What is needed:
Whatever appears in the records apart from pictures must be reproduced exactly.

Supplied material:
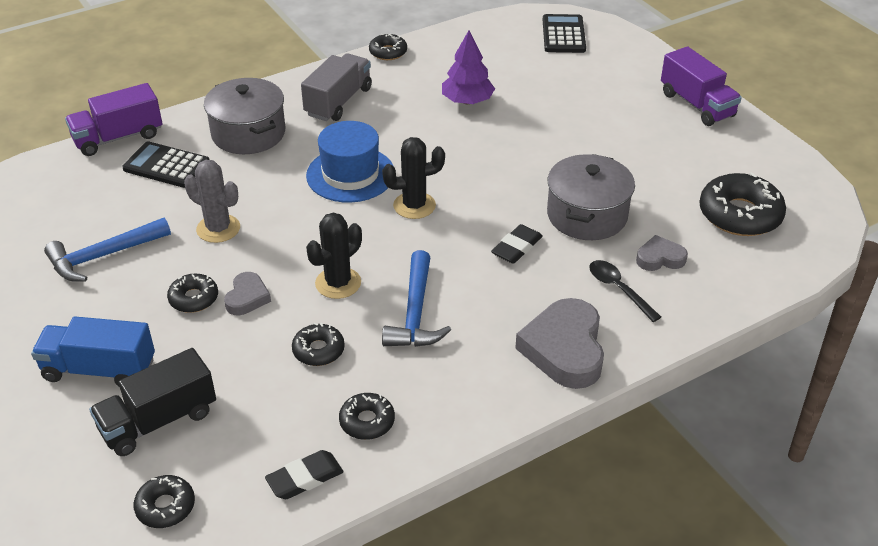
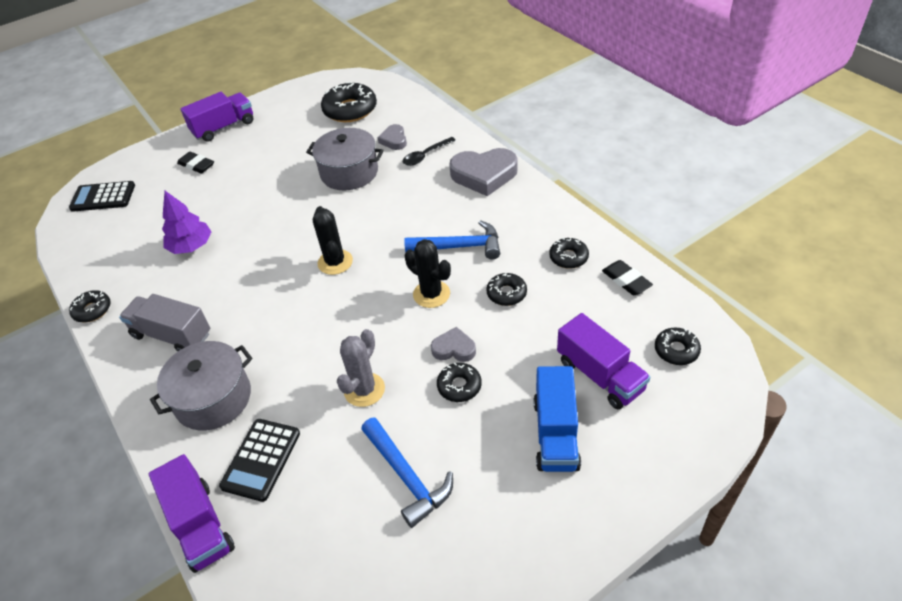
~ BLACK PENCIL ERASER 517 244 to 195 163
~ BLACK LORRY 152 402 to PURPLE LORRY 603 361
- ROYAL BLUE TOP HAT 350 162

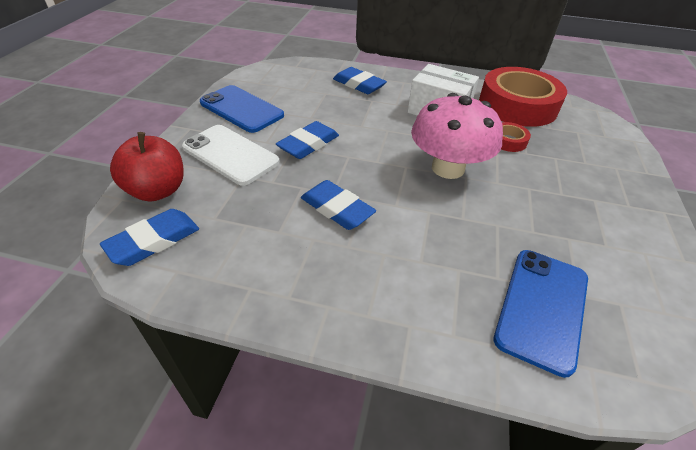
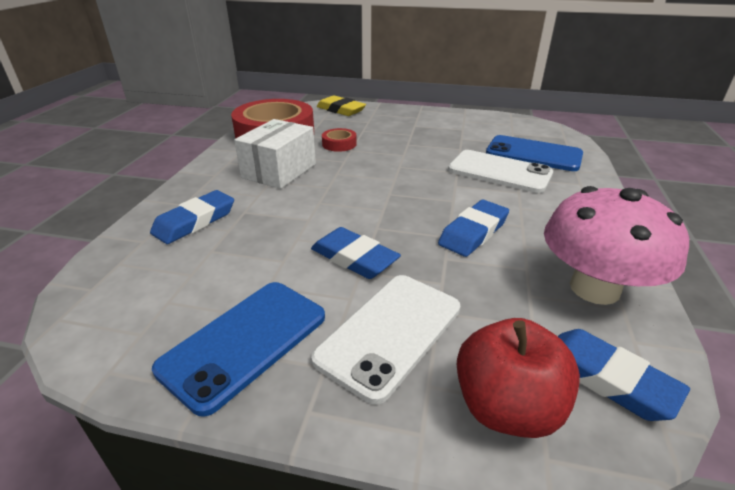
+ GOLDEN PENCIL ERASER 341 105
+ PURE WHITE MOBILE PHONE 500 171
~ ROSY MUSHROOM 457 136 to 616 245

Final answer:
~ BLACK PENCIL ERASER 517 244 to 195 163
~ BLACK LORRY 152 402 to PURPLE LORRY 603 361
- ROYAL BLUE TOP HAT 350 162

+ GOLDEN PENCIL ERASER 341 105
+ PURE WHITE MOBILE PHONE 500 171
~ ROSY MUSHROOM 457 136 to 616 245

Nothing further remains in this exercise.